__THE PROBLEM__
When you copy the data, keep every word exactly as it is and leave the pictures out.

__AVAILABLE DATA__
== Segment start ==

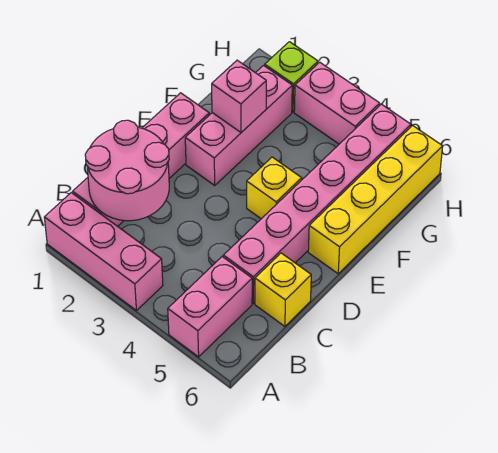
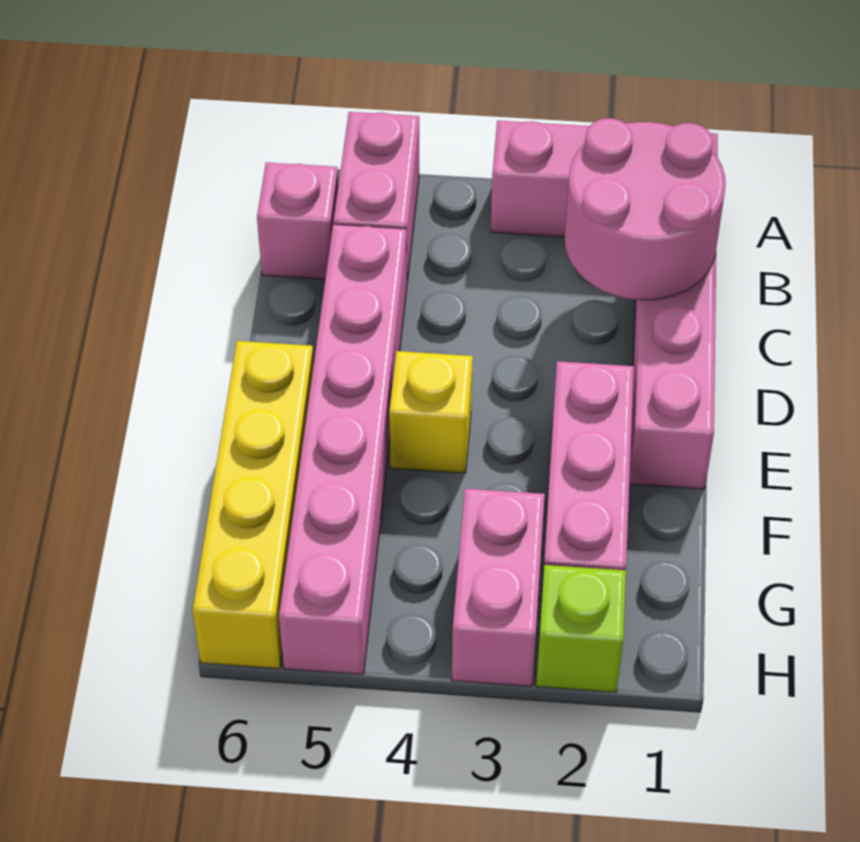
yellow brick C6 level 1 -> none
pink brick F2 level 2 -> pink brick B6 level 1
pink brick H3:H4 level 1 -> pink brick G3:H3 level 1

== Segment end ==

__ANSWER FOR THE TASK__
yellow brick C6 level 1 -> none
pink brick F2 level 2 -> pink brick B6 level 1
pink brick H3:H4 level 1 -> pink brick G3:H3 level 1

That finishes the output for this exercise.